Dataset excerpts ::
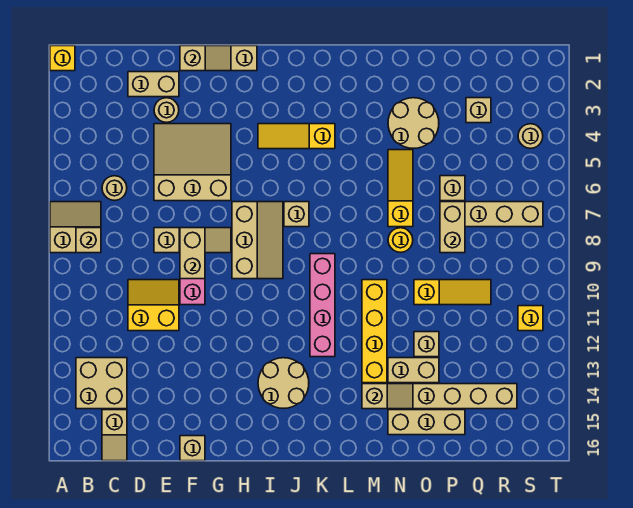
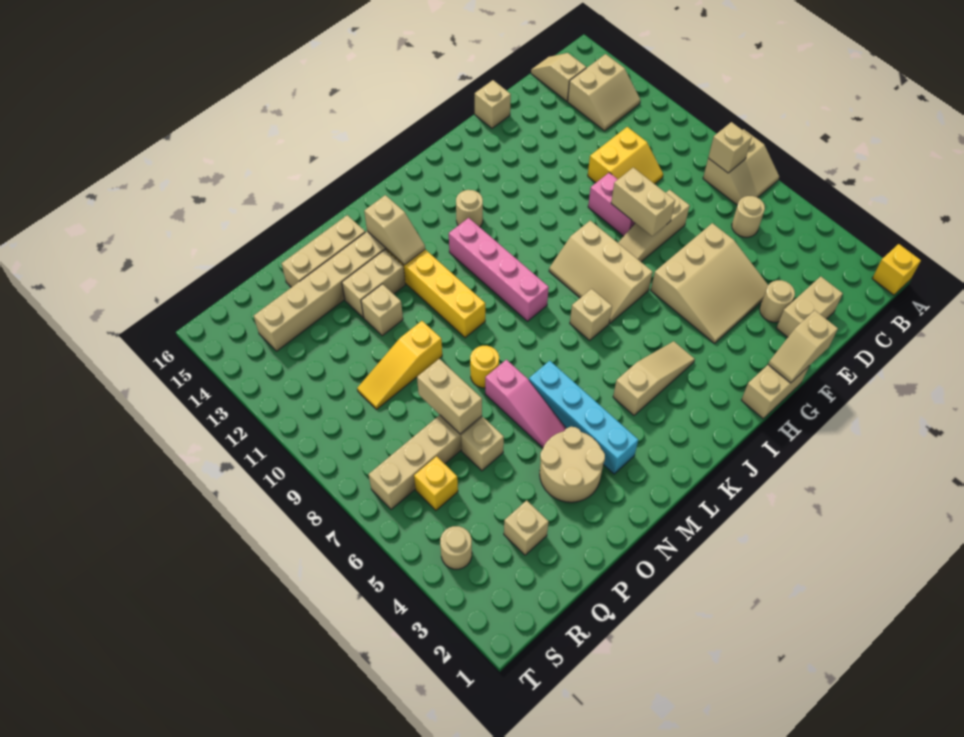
tan brick B13:C14 level 1 -> tan slope B13:C14 level 1 top 14
yellow slope I4:K4 level 1 top K -> tan slope I4:K4 level 1 top K
tan round brick I13:J14 level 1 -> tan round brick J13 level 1
none -> cyan brick M3:M6 level 1
tan slope M14:N14 level 2 top M -> tan slope M13:M14 level 2 top 14
yellow slope N5:N7 level 1 top 7 -> pink slope N5:N7 level 1 top 7
yellow brick S11 level 1 -> yellow brick R6 level 1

PROBLEM DETAILS :: Copy out every line of the data exactly, leaving the images behind.

ANSWER AREA ::
tan brick B13:C14 level 1 -> tan slope B13:C14 level 1 top 14
yellow slope I4:K4 level 1 top K -> tan slope I4:K4 level 1 top K
tan round brick I13:J14 level 1 -> tan round brick J13 level 1
none -> cyan brick M3:M6 level 1
tan slope M14:N14 level 2 top M -> tan slope M13:M14 level 2 top 14
yellow slope N5:N7 level 1 top 7 -> pink slope N5:N7 level 1 top 7
yellow brick S11 level 1 -> yellow brick R6 level 1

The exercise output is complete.